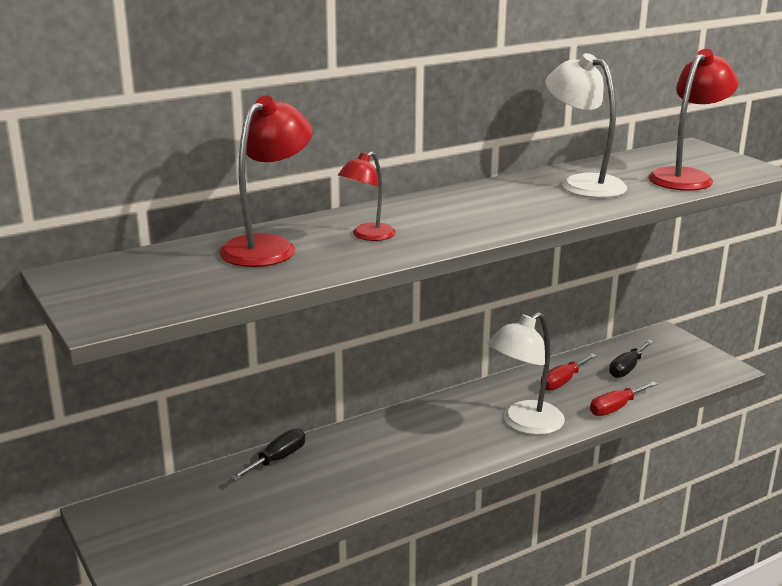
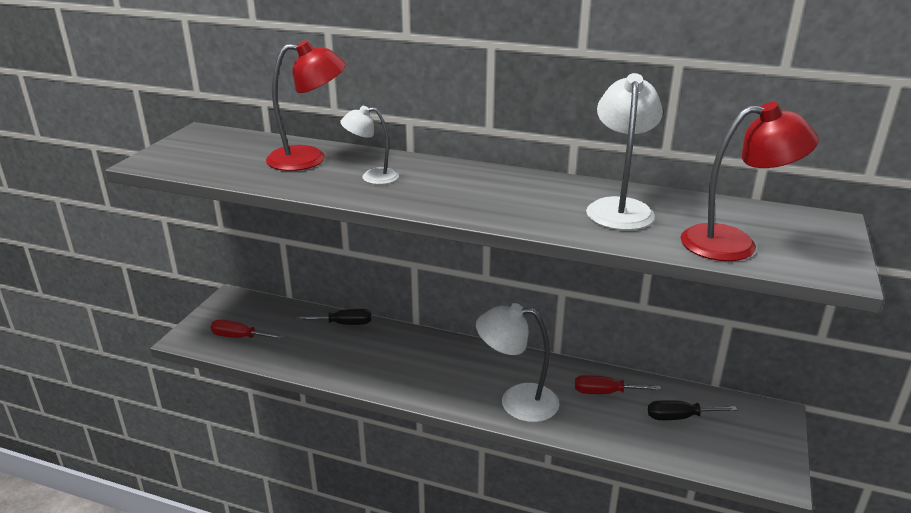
camera: 50 degrees right, 5 degrees up
(367, 236) = (372, 177): red lamp -> white lamp
(615, 408) = (606, 438): red screwdriver -> red screwdriver (239, 337)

▶ AIM OF THE TASK: Everything above should be given again exactly, apart from the pictures.

▶ ANSWER SPACE:
camera: 50 degrees right, 5 degrees up
(367, 236) = (372, 177): red lamp -> white lamp
(615, 408) = (606, 438): red screwdriver -> red screwdriver (239, 337)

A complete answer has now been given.